§ Work request: I'd like the entire listing output verbatim, apart from the pictures.
○ ○ ○ ○ ○
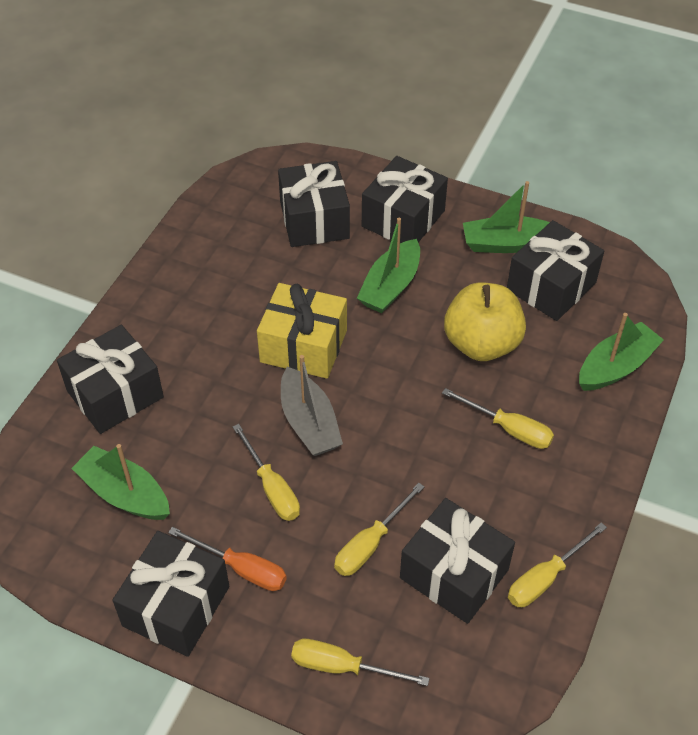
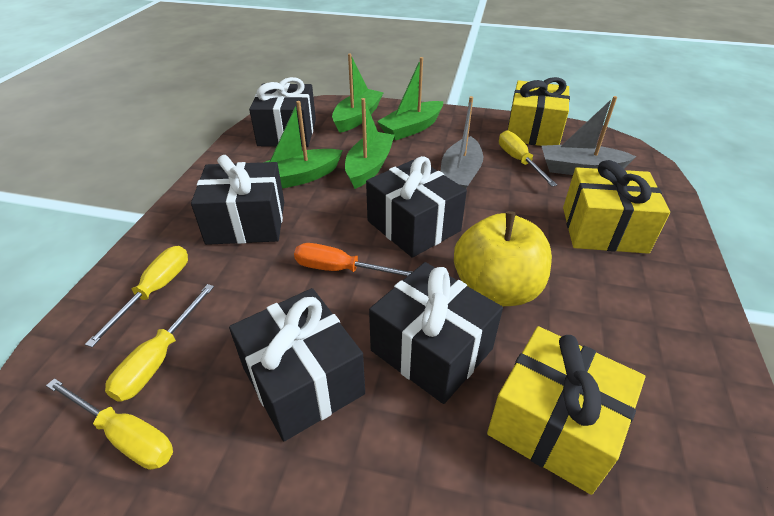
black gift: 6 -> 5
grey boat: 1 -> 2
yellow gift: 1 -> 3
yellow screwdriver: 5 -> 4

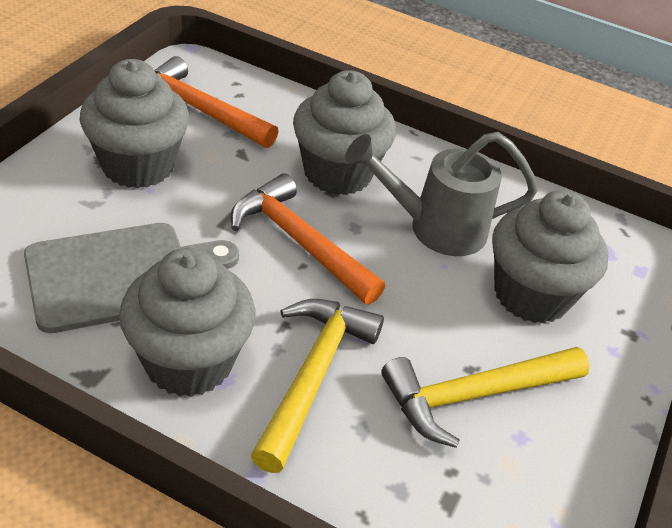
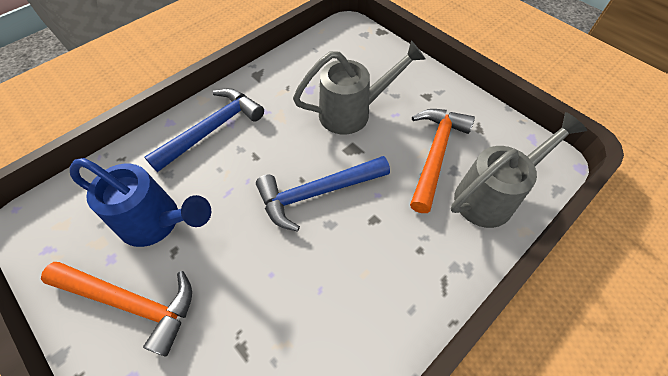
blue hammer: 0 -> 2
blue watering can: 0 -> 1
grey cupcake: 4 -> 0
grey cutting board: 1 -> 0
grey watering can: 1 -> 2
yellow hammer: 2 -> 0

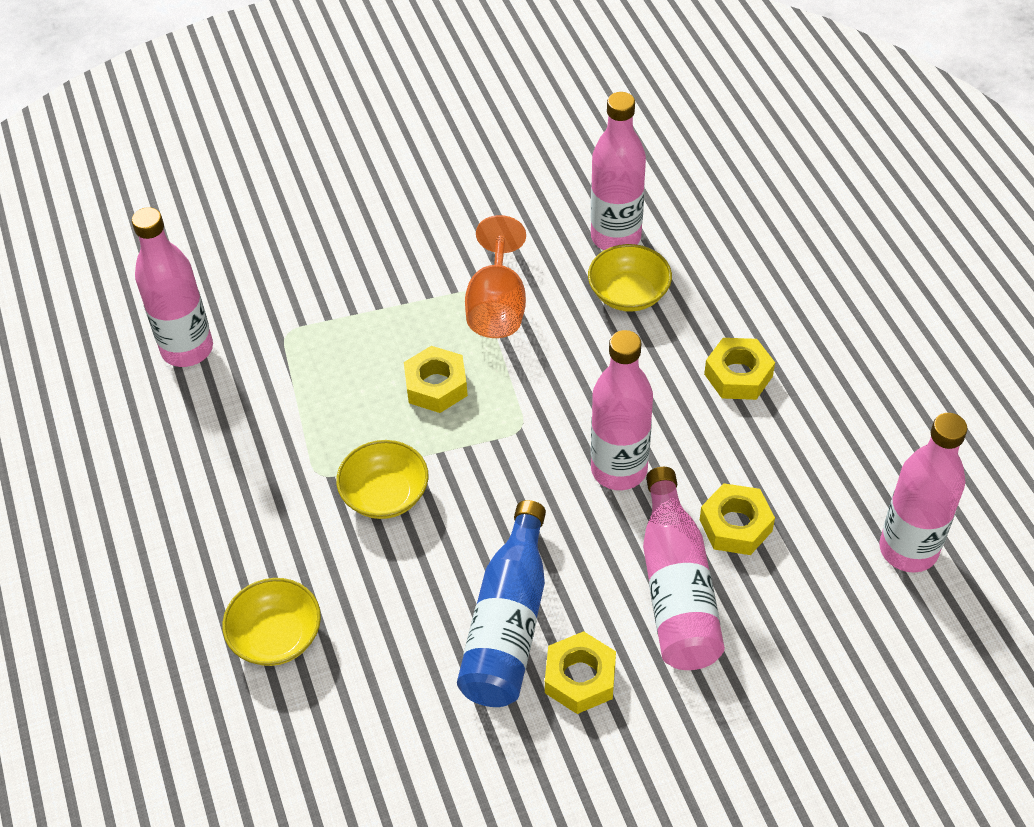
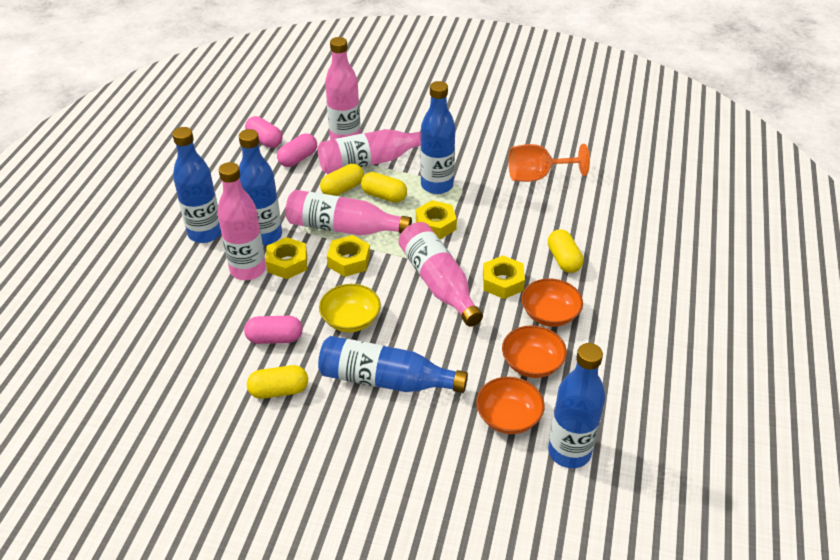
blue bottle: 1 -> 5
orange bowl: 0 -> 3
pink capsule: 0 -> 3
yellow bowl: 3 -> 1
yellow capsule: 0 -> 4

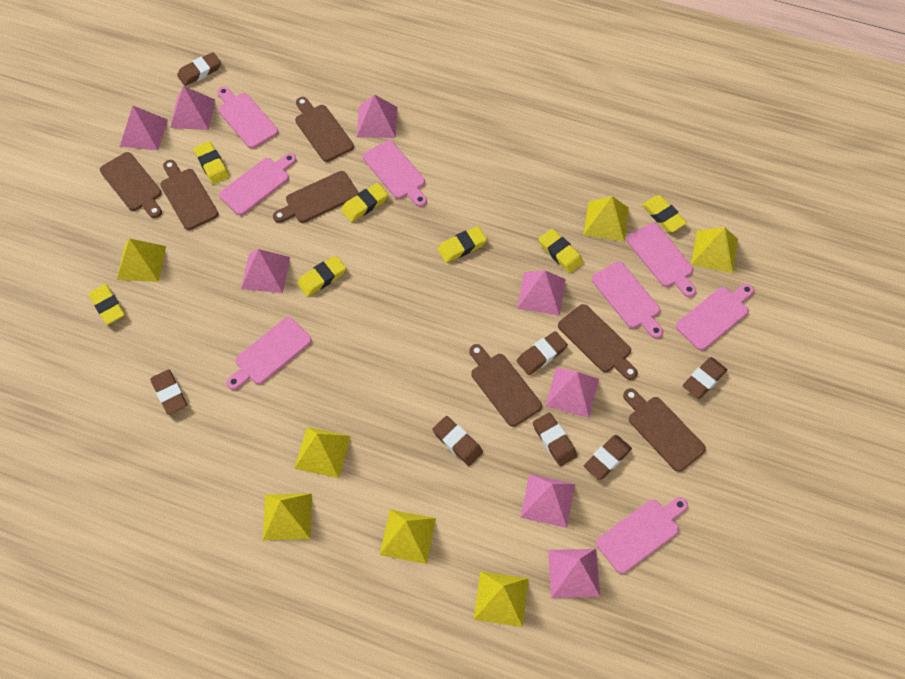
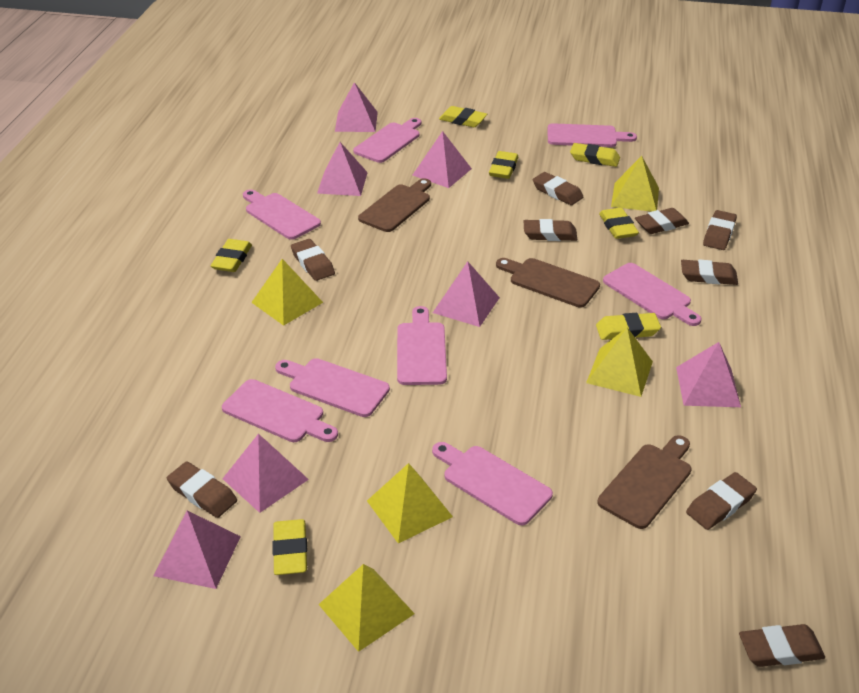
brown cutting board: 7 -> 3
brown eraser: 7 -> 9
pink pyramid: 8 -> 7
yellow pyramid: 7 -> 5

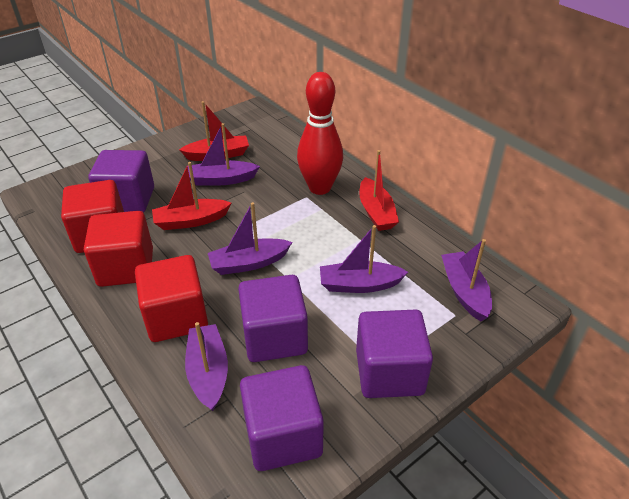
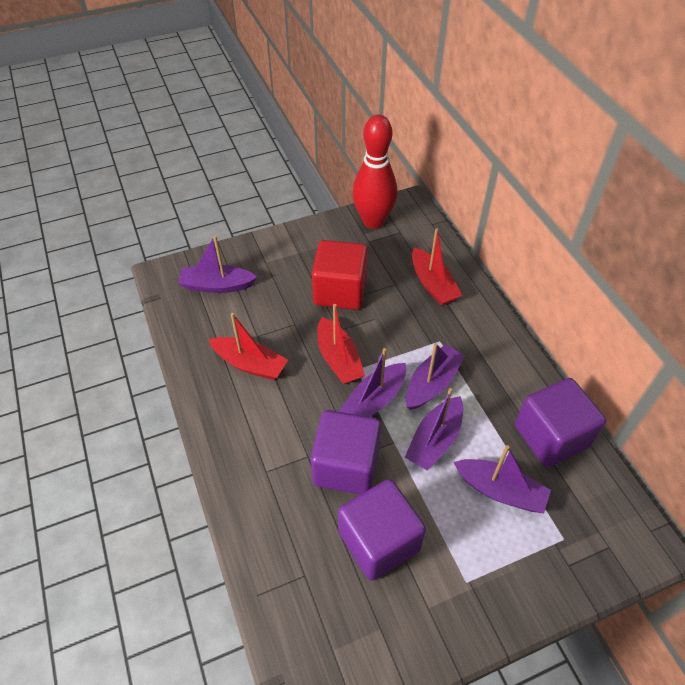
purple cube: 4 -> 3
red cube: 3 -> 1

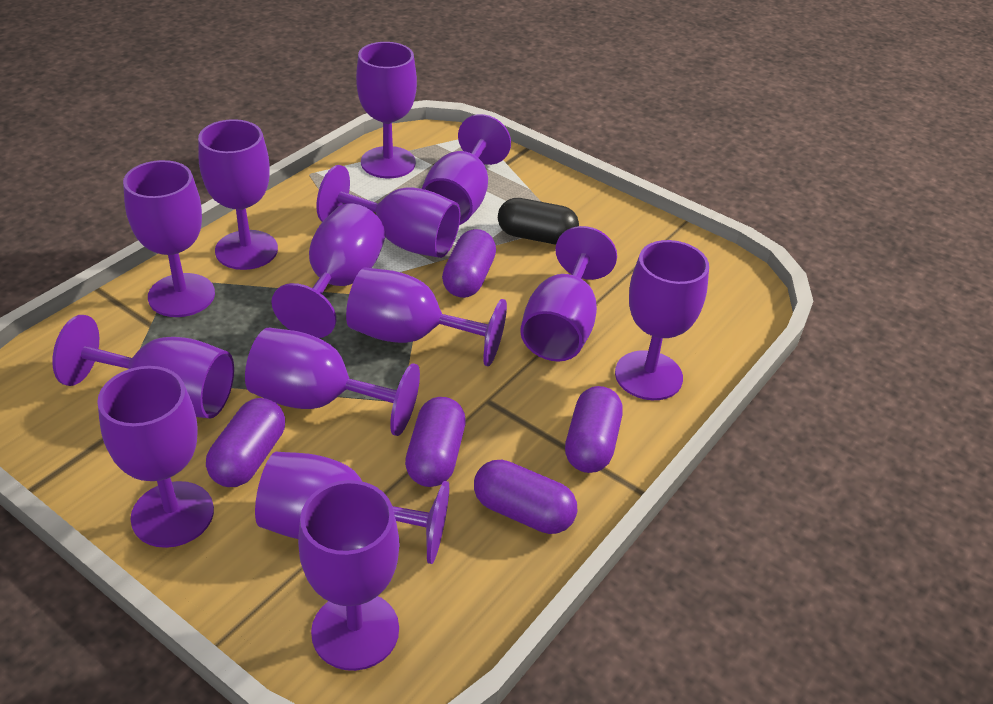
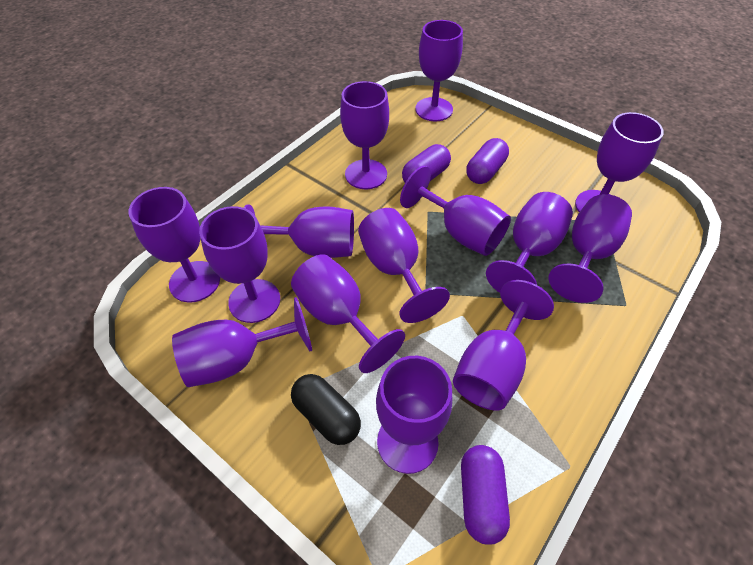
purple capsule: 5 -> 3

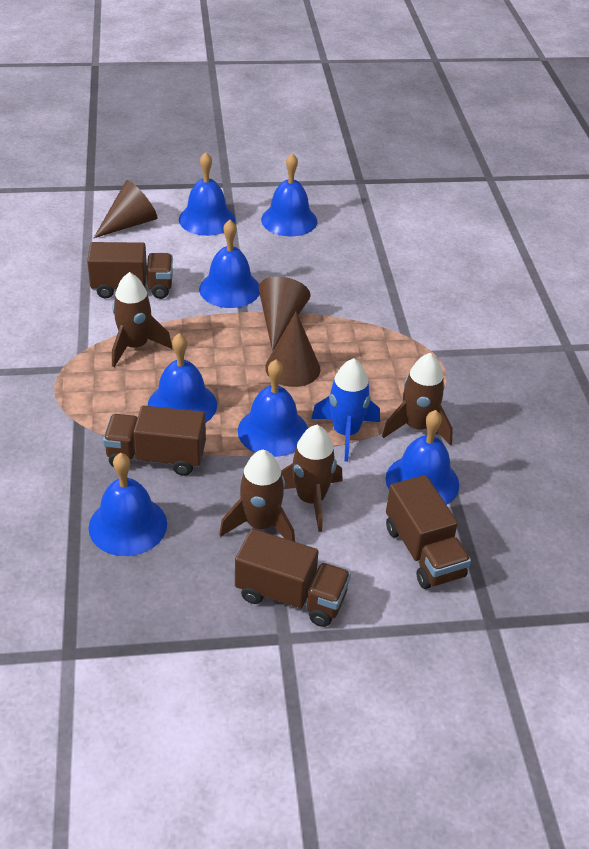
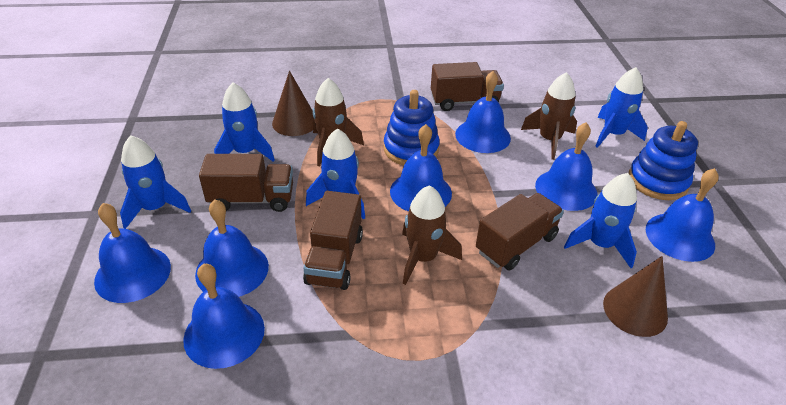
blue rocket: 1 -> 5
blue stacking toy: 0 -> 2
brown cone: 3 -> 2
brown rocket: 4 -> 3

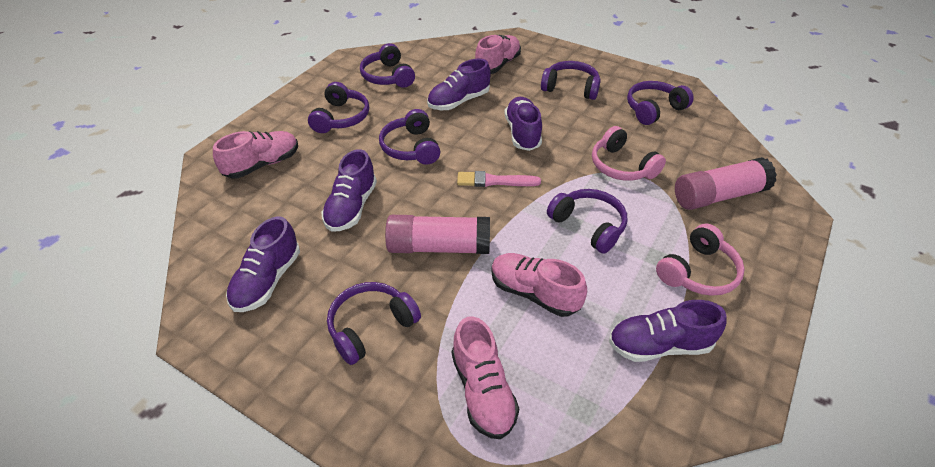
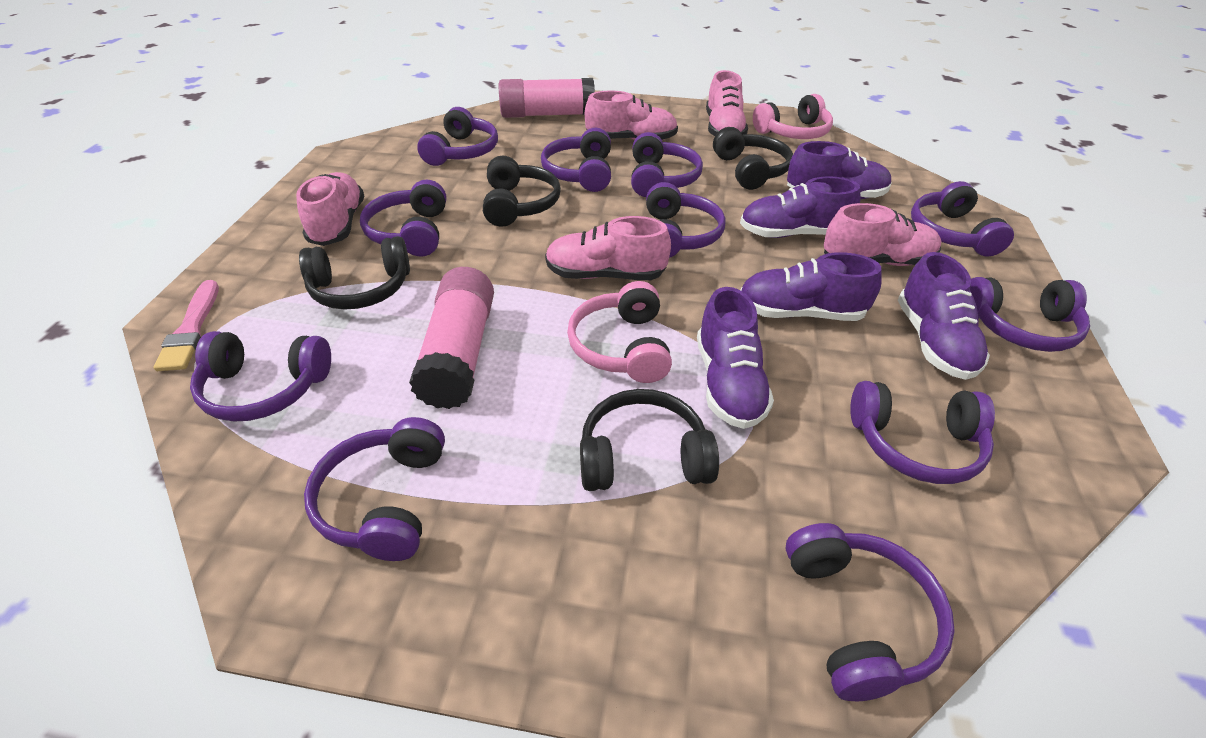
black headphones: 0 -> 4
pink shoe: 4 -> 5
purple headphones: 7 -> 11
○ ○ ○ ○ ○
§ Solved problem:
black gift: 6 -> 5
grey boat: 1 -> 2
yellow gift: 1 -> 3
yellow screwdriver: 5 -> 4

blue hammer: 0 -> 2
blue watering can: 0 -> 1
grey cupcake: 4 -> 0
grey cutting board: 1 -> 0
grey watering can: 1 -> 2
yellow hammer: 2 -> 0

blue bottle: 1 -> 5
orange bowl: 0 -> 3
pink capsule: 0 -> 3
yellow bowl: 3 -> 1
yellow capsule: 0 -> 4

brown cutting board: 7 -> 3
brown eraser: 7 -> 9
pink pyramid: 8 -> 7
yellow pyramid: 7 -> 5

purple cube: 4 -> 3
red cube: 3 -> 1

purple capsule: 5 -> 3

blue rocket: 1 -> 5
blue stacking toy: 0 -> 2
brown cone: 3 -> 2
brown rocket: 4 -> 3

black headphones: 0 -> 4
pink shoe: 4 -> 5
purple headphones: 7 -> 11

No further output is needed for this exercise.